-- Your objective --
Please write the following entries out once more, exactly.

------ Supplied data ------

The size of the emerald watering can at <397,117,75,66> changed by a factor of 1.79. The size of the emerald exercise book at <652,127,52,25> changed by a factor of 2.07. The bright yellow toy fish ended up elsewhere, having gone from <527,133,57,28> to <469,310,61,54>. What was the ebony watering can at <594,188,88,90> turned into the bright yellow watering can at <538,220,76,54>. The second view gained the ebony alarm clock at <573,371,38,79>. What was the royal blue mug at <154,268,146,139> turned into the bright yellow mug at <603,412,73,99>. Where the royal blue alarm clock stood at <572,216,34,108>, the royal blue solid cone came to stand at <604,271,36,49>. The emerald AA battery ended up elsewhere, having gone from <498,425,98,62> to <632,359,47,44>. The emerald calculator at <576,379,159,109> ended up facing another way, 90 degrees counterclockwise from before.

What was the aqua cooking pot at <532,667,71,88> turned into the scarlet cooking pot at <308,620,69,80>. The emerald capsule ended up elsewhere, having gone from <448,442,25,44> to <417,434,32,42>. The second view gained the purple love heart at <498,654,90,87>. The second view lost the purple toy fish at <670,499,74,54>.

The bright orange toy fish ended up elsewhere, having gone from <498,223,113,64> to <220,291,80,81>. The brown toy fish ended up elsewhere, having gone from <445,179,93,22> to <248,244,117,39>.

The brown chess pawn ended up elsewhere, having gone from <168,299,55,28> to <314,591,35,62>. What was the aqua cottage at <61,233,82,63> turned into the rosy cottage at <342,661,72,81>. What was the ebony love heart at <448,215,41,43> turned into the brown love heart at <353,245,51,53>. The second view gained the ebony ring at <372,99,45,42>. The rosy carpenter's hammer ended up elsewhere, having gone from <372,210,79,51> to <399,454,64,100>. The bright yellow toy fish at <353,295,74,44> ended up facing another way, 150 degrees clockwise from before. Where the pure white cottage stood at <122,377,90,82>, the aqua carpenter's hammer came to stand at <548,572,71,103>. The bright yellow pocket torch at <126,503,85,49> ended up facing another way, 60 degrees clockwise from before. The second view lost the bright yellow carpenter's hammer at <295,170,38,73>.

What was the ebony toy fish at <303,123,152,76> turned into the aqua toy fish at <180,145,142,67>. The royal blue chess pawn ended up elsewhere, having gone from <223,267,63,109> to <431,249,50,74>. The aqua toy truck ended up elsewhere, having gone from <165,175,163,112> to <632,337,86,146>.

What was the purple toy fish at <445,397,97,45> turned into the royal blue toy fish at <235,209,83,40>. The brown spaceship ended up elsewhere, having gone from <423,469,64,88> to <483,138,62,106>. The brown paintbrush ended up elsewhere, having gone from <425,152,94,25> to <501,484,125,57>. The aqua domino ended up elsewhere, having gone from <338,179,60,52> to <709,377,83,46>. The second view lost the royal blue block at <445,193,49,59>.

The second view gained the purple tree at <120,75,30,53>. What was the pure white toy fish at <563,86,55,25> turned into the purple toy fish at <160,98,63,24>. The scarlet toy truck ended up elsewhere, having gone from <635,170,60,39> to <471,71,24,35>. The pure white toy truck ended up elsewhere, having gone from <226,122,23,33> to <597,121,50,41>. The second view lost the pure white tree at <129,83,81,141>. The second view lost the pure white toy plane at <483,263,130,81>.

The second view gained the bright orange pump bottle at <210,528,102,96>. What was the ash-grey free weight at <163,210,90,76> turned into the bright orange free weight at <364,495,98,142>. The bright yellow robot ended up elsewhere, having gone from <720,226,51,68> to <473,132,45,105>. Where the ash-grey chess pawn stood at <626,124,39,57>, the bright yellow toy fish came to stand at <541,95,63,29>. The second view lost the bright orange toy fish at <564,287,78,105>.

------

-- Problem solution --
The size of the emerald watering can at <397,117,75,66> changed by a factor of 1.79. The size of the emerald exercise book at <652,127,52,25> changed by a factor of 2.07. The bright yellow toy fish ended up elsewhere, having gone from <527,133,57,28> to <469,310,61,54>. What was the ebony watering can at <594,188,88,90> turned into the bright yellow watering can at <538,220,76,54>. The second view gained the ebony alarm clock at <573,371,38,79>. What was the royal blue mug at <154,268,146,139> turned into the bright yellow mug at <603,412,73,99>. Where the royal blue alarm clock stood at <572,216,34,108>, the royal blue solid cone came to stand at <604,271,36,49>. The emerald AA battery ended up elsewhere, having gone from <498,425,98,62> to <632,359,47,44>. The emerald calculator at <576,379,159,109> ended up facing another way, 90 degrees counterclockwise from before.

What was the aqua cooking pot at <532,667,71,88> turned into the scarlet cooking pot at <308,620,69,80>. The emerald capsule ended up elsewhere, having gone from <448,442,25,44> to <417,434,32,42>. The second view gained the purple love heart at <498,654,90,87>. The second view lost the purple toy fish at <670,499,74,54>.

The bright orange toy fish ended up elsewhere, having gone from <498,223,113,64> to <220,291,80,81>. The brown toy fish ended up elsewhere, having gone from <445,179,93,22> to <248,244,117,39>.

The brown chess pawn ended up elsewhere, having gone from <168,299,55,28> to <314,591,35,62>. What was the aqua cottage at <61,233,82,63> turned into the rosy cottage at <342,661,72,81>. What was the ebony love heart at <448,215,41,43> turned into the brown love heart at <353,245,51,53>. The second view gained the ebony ring at <372,99,45,42>. The rosy carpenter's hammer ended up elsewhere, having gone from <372,210,79,51> to <399,454,64,100>. The bright yellow toy fish at <353,295,74,44> ended up facing another way, 150 degrees clockwise from before. Where the pure white cottage stood at <122,377,90,82>, the aqua carpenter's hammer came to stand at <548,572,71,103>. The bright yellow pocket torch at <126,503,85,49> ended up facing another way, 60 degrees clockwise from before. The second view lost the bright yellow carpenter's hammer at <295,170,38,73>.

What was the ebony toy fish at <303,123,152,76> turned into the aqua toy fish at <180,145,142,67>. The royal blue chess pawn ended up elsewhere, having gone from <223,267,63,109> to <431,249,50,74>. The aqua toy truck ended up elsewhere, having gone from <165,175,163,112> to <632,337,86,146>.

What was the purple toy fish at <445,397,97,45> turned into the royal blue toy fish at <235,209,83,40>. The brown spaceship ended up elsewhere, having gone from <423,469,64,88> to <483,138,62,106>. The brown paintbrush ended up elsewhere, having gone from <425,152,94,25> to <501,484,125,57>. The aqua domino ended up elsewhere, having gone from <338,179,60,52> to <709,377,83,46>. The second view lost the royal blue block at <445,193,49,59>.

The second view gained the purple tree at <120,75,30,53>. What was the pure white toy fish at <563,86,55,25> turned into the purple toy fish at <160,98,63,24>. The scarlet toy truck ended up elsewhere, having gone from <635,170,60,39> to <471,71,24,35>. The pure white toy truck ended up elsewhere, having gone from <226,122,23,33> to <597,121,50,41>. The second view lost the pure white tree at <129,83,81,141>. The second view lost the pure white toy plane at <483,263,130,81>.

The second view gained the bright orange pump bottle at <210,528,102,96>. What was the ash-grey free weight at <163,210,90,76> turned into the bright orange free weight at <364,495,98,142>. The bright yellow robot ended up elsewhere, having gone from <720,226,51,68> to <473,132,45,105>. Where the ash-grey chess pawn stood at <626,124,39,57>, the bright yellow toy fish came to stand at <541,95,63,29>. The second view lost the bright orange toy fish at <564,287,78,105>.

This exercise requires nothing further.